Count how many lines below contain the string "kern", with case counting, and give only the number.

• _RAW RECORDS_:
═══
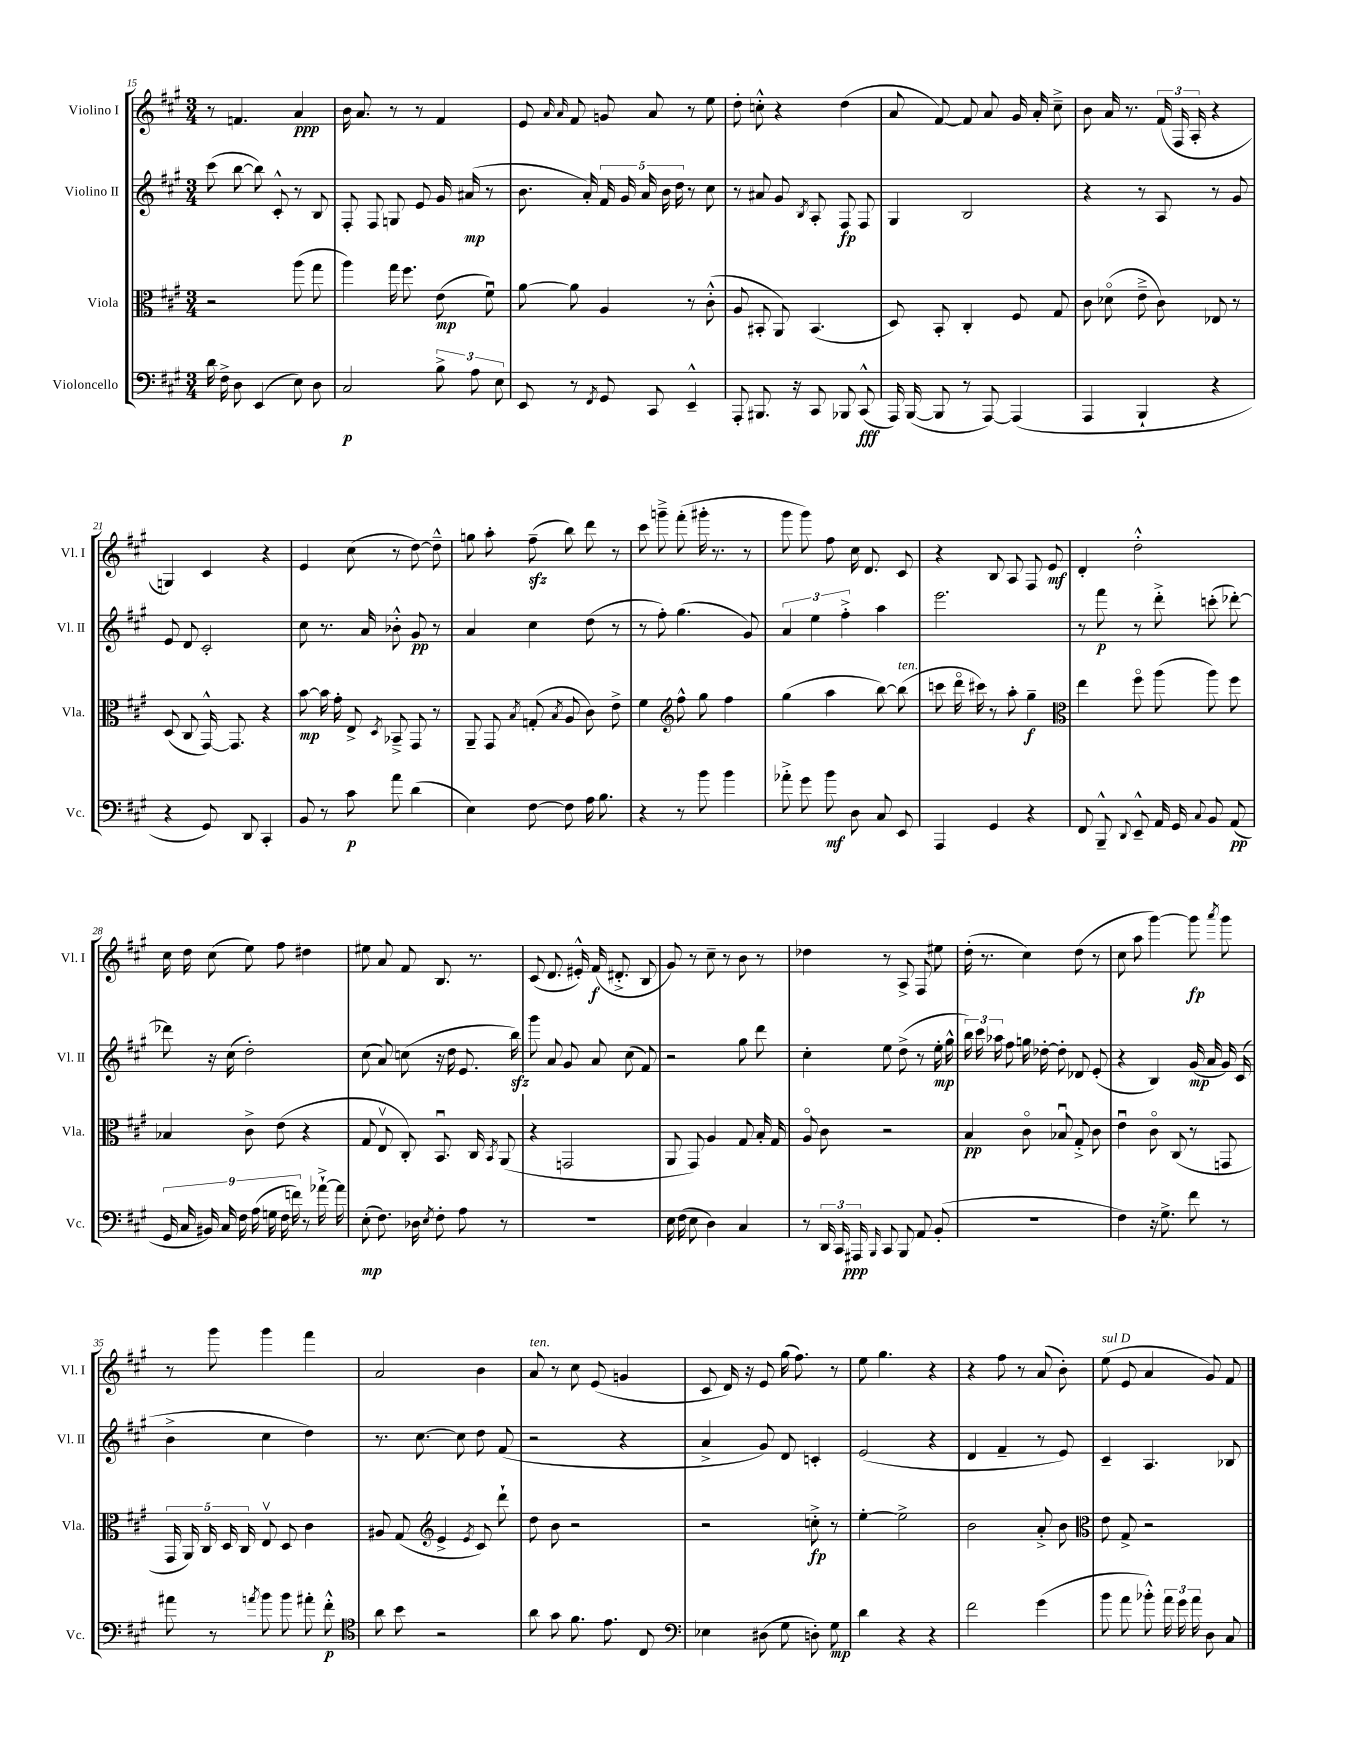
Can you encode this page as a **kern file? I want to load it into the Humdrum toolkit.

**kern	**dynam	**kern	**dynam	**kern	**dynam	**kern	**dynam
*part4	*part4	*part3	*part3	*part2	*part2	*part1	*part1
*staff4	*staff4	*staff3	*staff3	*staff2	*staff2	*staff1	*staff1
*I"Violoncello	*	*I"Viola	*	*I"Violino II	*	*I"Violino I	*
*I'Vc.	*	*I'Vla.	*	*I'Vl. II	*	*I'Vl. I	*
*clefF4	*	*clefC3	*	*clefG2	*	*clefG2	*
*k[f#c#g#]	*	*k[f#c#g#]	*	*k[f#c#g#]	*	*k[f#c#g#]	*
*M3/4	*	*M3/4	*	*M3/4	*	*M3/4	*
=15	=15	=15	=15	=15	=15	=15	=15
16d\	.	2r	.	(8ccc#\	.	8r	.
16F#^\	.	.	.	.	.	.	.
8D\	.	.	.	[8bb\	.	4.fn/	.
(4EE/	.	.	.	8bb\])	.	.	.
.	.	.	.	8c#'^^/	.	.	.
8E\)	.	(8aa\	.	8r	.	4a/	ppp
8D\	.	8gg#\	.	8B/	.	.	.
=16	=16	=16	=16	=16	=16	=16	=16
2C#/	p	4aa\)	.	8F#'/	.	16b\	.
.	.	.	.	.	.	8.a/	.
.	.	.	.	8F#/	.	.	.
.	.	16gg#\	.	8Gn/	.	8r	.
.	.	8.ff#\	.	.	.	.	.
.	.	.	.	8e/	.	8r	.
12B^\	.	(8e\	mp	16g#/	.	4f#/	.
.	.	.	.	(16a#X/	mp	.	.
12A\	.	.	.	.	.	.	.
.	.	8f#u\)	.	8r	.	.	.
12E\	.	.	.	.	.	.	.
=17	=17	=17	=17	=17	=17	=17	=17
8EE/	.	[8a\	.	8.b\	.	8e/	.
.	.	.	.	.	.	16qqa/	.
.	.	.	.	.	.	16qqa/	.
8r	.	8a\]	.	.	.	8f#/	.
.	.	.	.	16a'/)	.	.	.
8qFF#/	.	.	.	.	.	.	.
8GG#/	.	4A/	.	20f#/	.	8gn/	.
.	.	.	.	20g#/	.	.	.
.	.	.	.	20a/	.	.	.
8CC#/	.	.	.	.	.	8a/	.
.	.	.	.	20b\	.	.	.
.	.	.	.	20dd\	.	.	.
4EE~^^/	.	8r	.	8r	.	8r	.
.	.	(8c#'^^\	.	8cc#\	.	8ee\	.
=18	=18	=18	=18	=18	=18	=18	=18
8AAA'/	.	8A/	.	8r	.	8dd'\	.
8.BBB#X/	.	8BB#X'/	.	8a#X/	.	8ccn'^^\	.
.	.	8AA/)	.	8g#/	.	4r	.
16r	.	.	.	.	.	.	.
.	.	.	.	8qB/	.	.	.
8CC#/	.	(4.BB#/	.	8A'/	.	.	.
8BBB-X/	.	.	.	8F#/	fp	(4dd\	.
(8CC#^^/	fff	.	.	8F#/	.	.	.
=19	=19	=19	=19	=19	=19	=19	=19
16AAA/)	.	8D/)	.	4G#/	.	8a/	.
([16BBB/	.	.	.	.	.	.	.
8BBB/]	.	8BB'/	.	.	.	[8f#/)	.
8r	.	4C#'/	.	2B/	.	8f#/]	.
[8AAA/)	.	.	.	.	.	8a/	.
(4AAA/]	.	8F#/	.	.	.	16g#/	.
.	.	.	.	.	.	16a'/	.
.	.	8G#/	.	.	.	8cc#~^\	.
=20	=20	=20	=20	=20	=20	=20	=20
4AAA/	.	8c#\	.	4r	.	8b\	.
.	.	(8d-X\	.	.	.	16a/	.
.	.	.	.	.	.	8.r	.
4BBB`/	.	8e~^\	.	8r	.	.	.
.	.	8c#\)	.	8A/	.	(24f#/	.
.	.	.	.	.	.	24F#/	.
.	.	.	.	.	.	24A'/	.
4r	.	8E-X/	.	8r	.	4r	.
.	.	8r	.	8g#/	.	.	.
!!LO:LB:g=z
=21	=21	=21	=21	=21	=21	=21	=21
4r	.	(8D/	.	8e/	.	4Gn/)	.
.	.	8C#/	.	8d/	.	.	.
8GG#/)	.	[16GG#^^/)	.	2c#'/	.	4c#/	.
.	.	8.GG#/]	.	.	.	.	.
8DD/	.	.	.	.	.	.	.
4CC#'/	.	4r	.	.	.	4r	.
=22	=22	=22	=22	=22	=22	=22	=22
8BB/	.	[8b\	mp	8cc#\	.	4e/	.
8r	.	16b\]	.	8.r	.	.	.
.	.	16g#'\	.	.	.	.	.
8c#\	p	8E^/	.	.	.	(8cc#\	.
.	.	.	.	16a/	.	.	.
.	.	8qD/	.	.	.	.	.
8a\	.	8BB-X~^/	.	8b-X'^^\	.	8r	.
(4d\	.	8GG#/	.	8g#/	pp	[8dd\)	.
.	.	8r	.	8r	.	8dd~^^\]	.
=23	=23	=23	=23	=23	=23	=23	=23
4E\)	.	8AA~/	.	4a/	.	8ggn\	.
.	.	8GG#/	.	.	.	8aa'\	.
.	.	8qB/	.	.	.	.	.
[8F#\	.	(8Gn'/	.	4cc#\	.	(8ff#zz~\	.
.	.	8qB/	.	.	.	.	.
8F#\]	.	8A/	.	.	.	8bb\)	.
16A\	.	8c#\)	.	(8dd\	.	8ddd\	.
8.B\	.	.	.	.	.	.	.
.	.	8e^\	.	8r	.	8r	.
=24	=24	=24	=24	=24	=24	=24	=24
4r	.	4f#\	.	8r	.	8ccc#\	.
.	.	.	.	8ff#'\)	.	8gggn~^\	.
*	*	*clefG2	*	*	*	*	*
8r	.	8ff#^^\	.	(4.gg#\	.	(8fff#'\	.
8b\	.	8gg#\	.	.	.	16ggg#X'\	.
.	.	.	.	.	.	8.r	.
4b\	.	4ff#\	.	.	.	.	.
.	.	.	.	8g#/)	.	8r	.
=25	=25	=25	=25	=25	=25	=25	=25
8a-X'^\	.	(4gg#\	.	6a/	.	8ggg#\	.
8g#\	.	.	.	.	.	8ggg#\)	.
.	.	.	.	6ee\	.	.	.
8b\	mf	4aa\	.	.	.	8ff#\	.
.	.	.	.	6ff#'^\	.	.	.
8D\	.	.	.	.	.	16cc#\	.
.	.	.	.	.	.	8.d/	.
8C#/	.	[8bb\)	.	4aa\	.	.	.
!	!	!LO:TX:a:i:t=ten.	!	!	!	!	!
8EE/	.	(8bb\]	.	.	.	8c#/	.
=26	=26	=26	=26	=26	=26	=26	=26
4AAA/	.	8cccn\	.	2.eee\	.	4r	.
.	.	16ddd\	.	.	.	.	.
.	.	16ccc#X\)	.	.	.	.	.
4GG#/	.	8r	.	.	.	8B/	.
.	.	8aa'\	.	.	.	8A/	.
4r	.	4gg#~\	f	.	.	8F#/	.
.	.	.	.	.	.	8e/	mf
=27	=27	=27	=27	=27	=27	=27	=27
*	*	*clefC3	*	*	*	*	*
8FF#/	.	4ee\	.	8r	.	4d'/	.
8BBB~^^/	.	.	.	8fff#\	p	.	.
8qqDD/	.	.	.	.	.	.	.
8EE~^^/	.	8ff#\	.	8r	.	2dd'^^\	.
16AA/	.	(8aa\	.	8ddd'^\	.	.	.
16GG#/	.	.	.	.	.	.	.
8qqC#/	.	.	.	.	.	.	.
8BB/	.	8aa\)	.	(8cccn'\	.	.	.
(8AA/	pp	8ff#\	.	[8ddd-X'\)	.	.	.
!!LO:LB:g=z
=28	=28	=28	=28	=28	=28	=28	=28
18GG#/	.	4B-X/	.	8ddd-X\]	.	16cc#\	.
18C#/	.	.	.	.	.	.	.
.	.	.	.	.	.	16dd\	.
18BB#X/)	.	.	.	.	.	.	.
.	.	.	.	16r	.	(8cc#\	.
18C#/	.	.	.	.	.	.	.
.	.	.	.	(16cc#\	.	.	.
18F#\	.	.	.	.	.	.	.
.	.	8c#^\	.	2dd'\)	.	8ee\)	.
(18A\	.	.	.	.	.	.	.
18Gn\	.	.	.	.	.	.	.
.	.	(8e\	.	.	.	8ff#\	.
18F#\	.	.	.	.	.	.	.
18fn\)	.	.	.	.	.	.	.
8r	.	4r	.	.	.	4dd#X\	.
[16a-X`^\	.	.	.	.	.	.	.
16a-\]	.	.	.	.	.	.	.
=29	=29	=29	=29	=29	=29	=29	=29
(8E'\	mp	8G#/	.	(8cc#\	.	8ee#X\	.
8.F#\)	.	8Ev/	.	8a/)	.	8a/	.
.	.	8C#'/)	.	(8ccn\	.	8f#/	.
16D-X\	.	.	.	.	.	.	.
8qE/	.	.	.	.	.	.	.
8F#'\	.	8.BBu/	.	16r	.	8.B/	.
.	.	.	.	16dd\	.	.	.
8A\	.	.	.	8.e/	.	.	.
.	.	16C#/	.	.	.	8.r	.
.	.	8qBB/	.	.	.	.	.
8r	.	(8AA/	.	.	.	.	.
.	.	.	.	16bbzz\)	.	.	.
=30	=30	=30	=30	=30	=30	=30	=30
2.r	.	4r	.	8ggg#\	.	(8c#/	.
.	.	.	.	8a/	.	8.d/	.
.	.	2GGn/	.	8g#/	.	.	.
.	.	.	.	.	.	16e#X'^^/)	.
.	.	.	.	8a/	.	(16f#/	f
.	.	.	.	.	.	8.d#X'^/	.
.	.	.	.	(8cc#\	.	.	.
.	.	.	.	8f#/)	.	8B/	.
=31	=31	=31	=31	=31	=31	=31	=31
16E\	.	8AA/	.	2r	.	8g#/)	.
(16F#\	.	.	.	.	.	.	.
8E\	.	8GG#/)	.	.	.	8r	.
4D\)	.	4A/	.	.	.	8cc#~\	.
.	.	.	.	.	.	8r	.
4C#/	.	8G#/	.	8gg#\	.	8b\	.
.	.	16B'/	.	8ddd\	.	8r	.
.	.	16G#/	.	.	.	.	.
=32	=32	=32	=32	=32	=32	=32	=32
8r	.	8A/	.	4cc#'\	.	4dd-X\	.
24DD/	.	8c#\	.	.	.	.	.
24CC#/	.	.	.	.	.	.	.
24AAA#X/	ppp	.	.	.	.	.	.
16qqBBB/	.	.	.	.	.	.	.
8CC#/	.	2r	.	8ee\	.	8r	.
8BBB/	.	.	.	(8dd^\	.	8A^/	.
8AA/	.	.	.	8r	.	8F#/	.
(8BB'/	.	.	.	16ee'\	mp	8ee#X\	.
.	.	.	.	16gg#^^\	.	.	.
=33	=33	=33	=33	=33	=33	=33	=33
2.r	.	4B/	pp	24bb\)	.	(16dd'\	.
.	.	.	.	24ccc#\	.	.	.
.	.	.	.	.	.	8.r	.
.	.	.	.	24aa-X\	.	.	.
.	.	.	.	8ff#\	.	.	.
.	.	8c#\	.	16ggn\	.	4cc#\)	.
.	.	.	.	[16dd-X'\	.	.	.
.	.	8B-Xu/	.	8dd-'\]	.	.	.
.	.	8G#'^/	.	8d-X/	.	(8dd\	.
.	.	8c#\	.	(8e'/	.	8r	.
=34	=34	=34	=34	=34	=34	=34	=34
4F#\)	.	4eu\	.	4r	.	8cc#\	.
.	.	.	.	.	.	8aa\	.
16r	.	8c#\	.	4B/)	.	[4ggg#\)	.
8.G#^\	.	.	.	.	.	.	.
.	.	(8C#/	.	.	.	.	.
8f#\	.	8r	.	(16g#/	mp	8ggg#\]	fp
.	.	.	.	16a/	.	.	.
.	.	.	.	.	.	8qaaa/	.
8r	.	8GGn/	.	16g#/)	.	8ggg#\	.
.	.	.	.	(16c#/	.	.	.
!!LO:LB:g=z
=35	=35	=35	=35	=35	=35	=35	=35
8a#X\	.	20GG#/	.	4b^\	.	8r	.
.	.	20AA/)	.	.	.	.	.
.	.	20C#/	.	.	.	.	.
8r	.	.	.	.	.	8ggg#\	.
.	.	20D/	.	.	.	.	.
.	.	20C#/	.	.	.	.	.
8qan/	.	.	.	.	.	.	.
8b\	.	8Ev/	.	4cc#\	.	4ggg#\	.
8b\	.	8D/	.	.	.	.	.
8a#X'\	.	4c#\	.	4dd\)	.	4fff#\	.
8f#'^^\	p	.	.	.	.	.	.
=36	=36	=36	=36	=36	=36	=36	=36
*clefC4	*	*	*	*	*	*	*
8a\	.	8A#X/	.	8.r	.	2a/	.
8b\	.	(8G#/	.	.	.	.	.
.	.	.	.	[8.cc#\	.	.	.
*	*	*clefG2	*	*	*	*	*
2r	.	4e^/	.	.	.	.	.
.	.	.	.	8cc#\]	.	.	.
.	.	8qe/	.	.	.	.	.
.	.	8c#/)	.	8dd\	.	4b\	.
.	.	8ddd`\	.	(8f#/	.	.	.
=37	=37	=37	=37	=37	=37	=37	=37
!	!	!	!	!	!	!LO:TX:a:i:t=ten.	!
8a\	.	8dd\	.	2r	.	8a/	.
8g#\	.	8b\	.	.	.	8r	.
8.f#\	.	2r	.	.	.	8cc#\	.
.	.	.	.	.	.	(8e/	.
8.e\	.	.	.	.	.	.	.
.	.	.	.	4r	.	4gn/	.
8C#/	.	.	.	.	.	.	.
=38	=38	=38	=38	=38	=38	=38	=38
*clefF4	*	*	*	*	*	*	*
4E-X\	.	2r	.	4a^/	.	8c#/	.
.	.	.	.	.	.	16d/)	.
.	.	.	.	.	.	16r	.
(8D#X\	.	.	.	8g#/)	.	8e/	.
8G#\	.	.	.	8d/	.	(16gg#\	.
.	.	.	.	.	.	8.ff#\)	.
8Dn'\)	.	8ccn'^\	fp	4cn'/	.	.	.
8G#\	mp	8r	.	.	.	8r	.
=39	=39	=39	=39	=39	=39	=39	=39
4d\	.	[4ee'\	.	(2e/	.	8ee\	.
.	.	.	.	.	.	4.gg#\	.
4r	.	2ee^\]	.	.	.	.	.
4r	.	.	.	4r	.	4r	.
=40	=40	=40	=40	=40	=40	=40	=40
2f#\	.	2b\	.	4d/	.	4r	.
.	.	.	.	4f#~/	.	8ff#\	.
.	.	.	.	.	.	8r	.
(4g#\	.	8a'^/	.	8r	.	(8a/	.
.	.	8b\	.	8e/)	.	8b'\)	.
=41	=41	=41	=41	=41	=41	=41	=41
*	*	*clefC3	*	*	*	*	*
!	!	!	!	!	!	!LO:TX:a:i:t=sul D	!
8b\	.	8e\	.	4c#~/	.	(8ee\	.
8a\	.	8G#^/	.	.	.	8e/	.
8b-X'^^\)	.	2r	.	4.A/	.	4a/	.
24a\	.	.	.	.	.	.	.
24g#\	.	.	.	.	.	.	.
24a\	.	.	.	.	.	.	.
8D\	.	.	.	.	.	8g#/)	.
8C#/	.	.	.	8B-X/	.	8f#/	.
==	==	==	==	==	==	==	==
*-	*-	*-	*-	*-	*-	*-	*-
═══
• _FINAL RESULT_:
2